■ **TASK REQUIREMENTS**: How many lines in the records below contain the word "bathtub"? Reply with the number only.

Collected data:
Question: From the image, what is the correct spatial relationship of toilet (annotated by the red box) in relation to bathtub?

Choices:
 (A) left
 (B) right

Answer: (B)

■ **ANSWER TO THIS EXERCISE**: 1